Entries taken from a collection
++++

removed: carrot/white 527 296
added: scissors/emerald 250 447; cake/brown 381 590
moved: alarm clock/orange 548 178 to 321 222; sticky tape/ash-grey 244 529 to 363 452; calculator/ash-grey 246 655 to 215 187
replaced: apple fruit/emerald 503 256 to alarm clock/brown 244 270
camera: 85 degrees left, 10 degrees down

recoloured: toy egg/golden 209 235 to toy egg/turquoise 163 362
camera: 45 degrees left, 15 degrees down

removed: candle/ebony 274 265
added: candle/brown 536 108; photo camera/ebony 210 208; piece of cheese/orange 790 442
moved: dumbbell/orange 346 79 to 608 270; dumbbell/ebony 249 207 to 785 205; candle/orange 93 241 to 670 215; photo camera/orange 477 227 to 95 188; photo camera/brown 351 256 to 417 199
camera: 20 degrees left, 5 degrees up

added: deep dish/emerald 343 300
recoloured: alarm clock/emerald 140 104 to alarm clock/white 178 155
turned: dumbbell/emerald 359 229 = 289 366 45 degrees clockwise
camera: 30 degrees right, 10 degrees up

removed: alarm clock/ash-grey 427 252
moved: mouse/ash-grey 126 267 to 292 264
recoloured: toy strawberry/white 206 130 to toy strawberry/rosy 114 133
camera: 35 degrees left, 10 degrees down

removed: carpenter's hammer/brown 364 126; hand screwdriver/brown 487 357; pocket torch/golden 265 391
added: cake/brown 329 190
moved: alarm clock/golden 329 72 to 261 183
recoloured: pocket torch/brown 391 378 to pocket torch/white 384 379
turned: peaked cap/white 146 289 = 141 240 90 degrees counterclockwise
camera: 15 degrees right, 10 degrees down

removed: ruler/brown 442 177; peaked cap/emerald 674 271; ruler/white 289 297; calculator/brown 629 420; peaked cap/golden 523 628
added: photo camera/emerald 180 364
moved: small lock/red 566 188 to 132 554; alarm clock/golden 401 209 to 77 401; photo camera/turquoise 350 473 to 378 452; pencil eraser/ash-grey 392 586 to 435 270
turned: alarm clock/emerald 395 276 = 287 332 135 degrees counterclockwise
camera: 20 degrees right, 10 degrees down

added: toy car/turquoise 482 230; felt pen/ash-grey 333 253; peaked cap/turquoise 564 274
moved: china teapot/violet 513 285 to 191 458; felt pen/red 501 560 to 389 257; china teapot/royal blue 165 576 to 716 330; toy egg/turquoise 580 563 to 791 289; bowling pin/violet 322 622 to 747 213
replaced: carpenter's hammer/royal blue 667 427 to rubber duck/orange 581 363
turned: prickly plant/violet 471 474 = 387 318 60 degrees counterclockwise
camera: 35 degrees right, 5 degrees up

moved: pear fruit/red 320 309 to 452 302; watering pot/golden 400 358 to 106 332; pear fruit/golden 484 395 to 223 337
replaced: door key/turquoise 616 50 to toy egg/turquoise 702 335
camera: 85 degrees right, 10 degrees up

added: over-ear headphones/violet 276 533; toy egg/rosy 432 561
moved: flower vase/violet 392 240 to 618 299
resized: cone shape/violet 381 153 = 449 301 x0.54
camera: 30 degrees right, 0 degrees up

++++

▶ **Work instruction**: Up to and including the line with "replaced: apple fruit/emerald", repeat the entries exactly, beginning at their first line.

▶ **Output for this task**:
removed: carrot/white 527 296
added: scissors/emerald 250 447; cake/brown 381 590
moved: alarm clock/orange 548 178 to 321 222; sticky tape/ash-grey 244 529 to 363 452; calculator/ash-grey 246 655 to 215 187
replaced: apple fruit/emerald 503 256 to alarm clock/brown 244 270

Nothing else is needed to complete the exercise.